## Required action
The required result is every line of the records that includes "hexagon".

## Records for processing
▬▬▬

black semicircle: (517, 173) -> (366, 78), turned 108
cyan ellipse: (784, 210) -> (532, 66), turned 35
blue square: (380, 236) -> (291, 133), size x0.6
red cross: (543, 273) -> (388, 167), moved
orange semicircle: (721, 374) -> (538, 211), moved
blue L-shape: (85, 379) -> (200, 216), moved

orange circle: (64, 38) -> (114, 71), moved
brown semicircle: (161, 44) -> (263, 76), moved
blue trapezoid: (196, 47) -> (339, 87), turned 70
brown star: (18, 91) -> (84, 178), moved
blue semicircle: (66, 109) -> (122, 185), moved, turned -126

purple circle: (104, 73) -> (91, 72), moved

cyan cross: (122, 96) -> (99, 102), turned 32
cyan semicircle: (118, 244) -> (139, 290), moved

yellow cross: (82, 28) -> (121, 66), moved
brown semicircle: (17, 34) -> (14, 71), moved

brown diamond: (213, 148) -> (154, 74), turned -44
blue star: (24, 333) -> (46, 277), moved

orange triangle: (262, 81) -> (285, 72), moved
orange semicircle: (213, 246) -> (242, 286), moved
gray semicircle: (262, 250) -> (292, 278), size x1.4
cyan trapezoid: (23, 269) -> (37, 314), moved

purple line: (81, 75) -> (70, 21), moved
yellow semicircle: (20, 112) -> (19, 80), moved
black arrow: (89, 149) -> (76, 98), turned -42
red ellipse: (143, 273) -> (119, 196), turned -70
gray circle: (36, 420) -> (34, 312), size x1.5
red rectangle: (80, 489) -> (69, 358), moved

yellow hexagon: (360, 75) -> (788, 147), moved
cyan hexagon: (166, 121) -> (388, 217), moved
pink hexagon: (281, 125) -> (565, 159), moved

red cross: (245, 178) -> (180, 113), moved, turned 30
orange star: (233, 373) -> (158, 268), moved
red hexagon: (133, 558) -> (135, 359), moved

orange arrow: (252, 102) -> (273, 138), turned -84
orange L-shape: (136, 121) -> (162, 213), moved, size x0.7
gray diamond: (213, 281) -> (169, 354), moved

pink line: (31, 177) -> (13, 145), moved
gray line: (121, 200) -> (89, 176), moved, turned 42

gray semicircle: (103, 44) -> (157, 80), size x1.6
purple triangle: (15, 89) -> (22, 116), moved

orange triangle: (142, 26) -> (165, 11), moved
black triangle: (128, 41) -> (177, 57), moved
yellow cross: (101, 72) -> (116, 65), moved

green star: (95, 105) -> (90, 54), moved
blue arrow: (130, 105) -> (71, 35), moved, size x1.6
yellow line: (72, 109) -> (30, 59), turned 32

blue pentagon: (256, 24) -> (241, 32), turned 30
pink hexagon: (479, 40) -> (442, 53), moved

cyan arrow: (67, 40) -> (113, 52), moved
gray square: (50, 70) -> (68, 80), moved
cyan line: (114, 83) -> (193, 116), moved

▬▬▬

## Solved exercise
yellow hexagon: (360, 75) -> (788, 147), moved
cyan hexagon: (166, 121) -> (388, 217), moved
pink hexagon: (281, 125) -> (565, 159), moved
red hexagon: (133, 558) -> (135, 359), moved
pink hexagon: (479, 40) -> (442, 53), moved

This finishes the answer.